_EXERCISE DETAILS_: Transcribe the lines below exactly, beginning with the line that holds "FAN pin SIG: GP8 -> GP14" and ending with the final line, both included. Pictures are to be left out.

_DATA TO EXAMINE_:
════

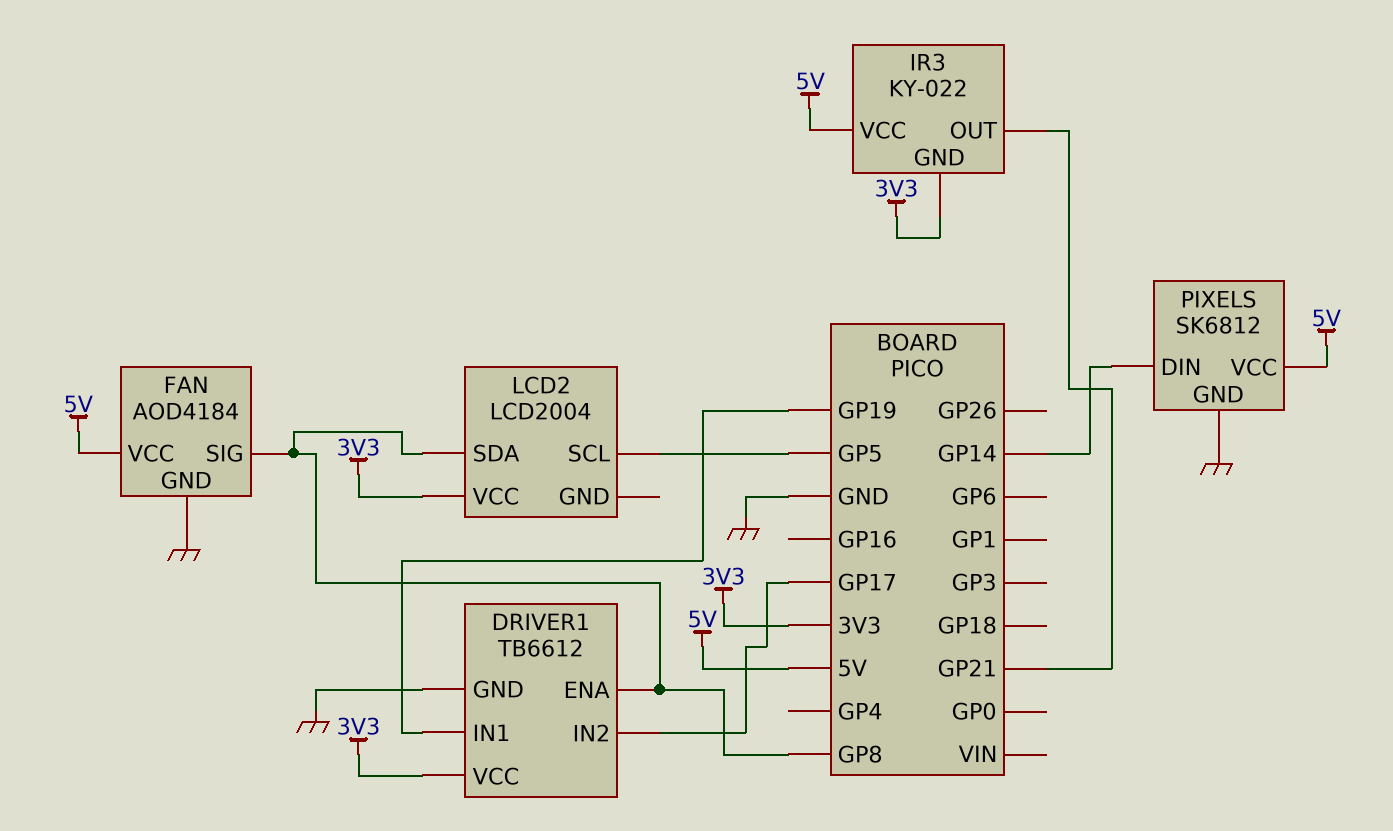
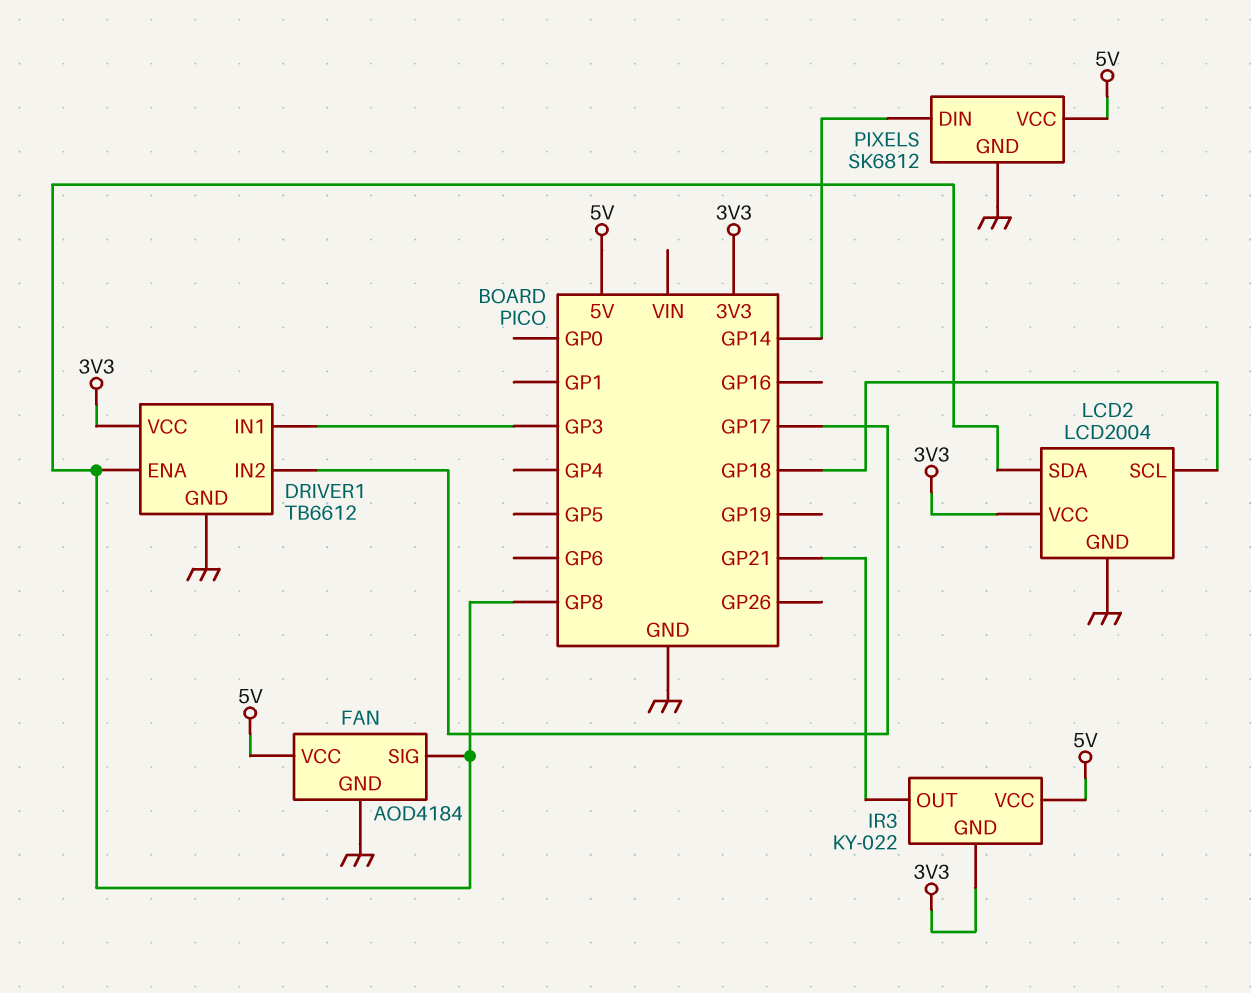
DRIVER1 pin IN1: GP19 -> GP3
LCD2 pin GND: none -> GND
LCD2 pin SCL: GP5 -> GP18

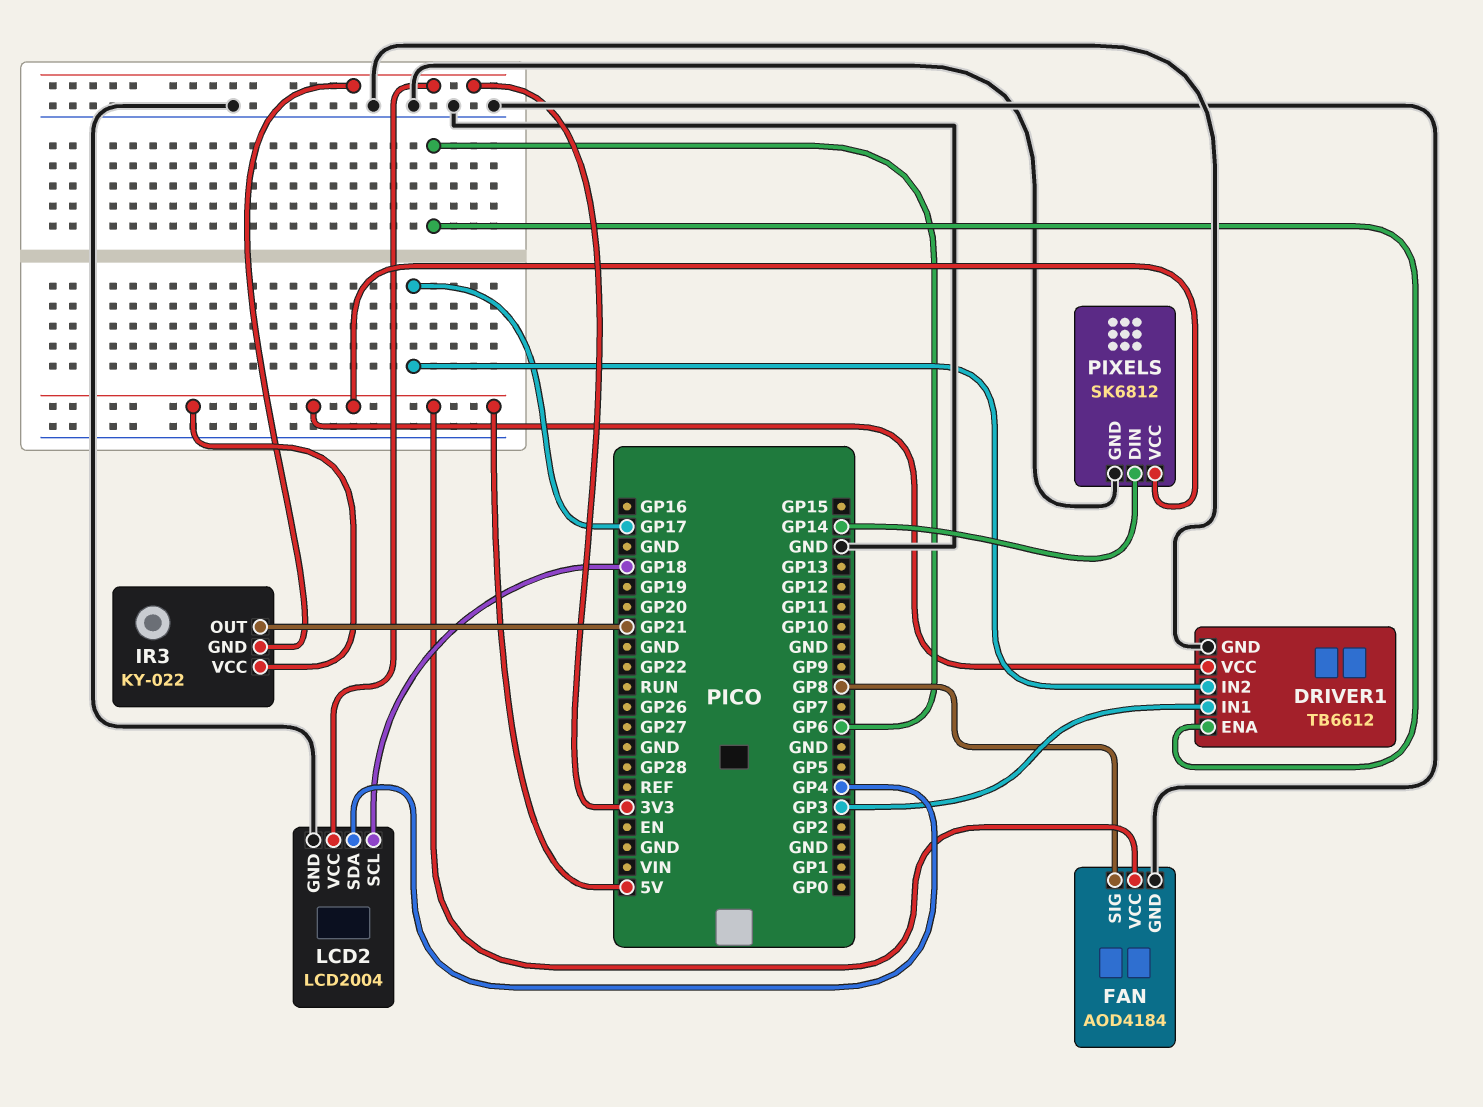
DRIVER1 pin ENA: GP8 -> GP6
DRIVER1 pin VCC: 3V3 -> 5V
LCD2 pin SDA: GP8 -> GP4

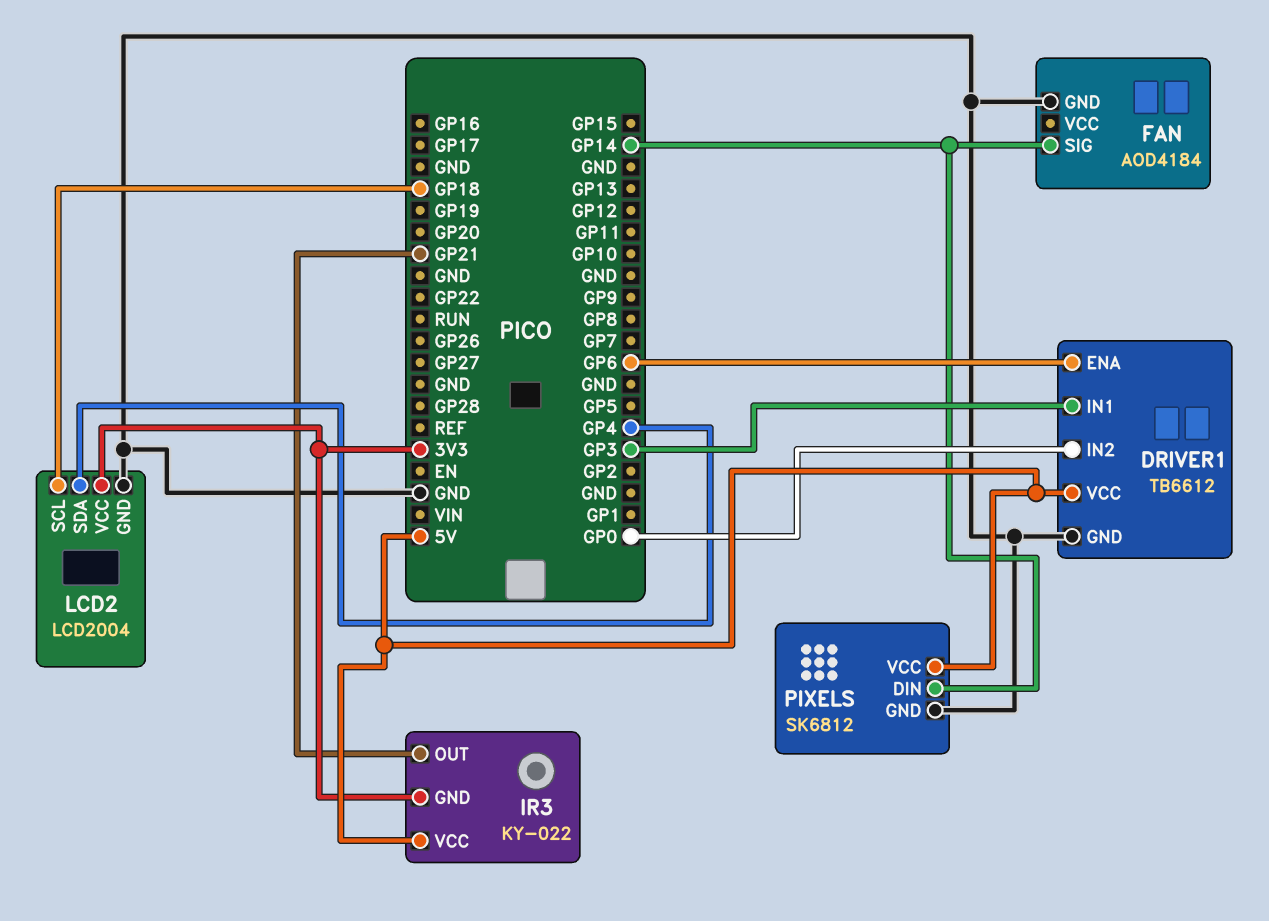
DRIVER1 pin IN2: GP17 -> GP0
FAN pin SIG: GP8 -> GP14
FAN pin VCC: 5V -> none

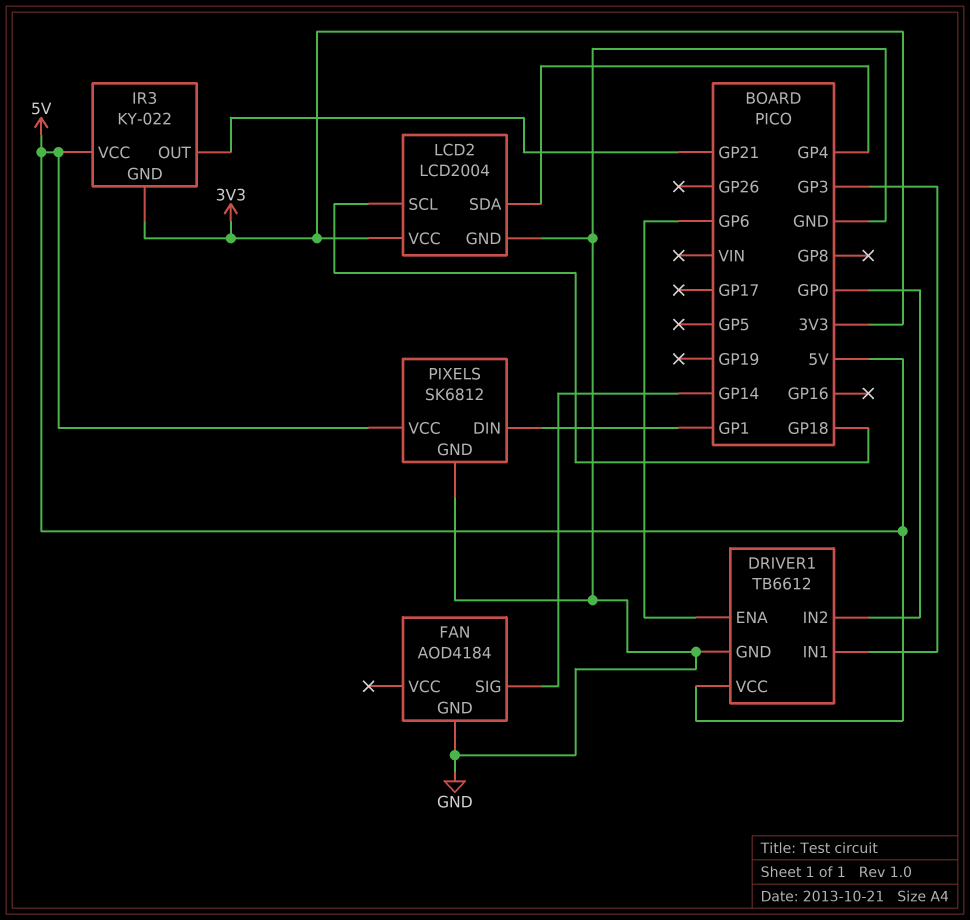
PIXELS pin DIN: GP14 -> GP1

════

_EXERCISE SOLUTION_:
FAN pin SIG: GP8 -> GP14
FAN pin VCC: 5V -> none

PIXELS pin DIN: GP14 -> GP1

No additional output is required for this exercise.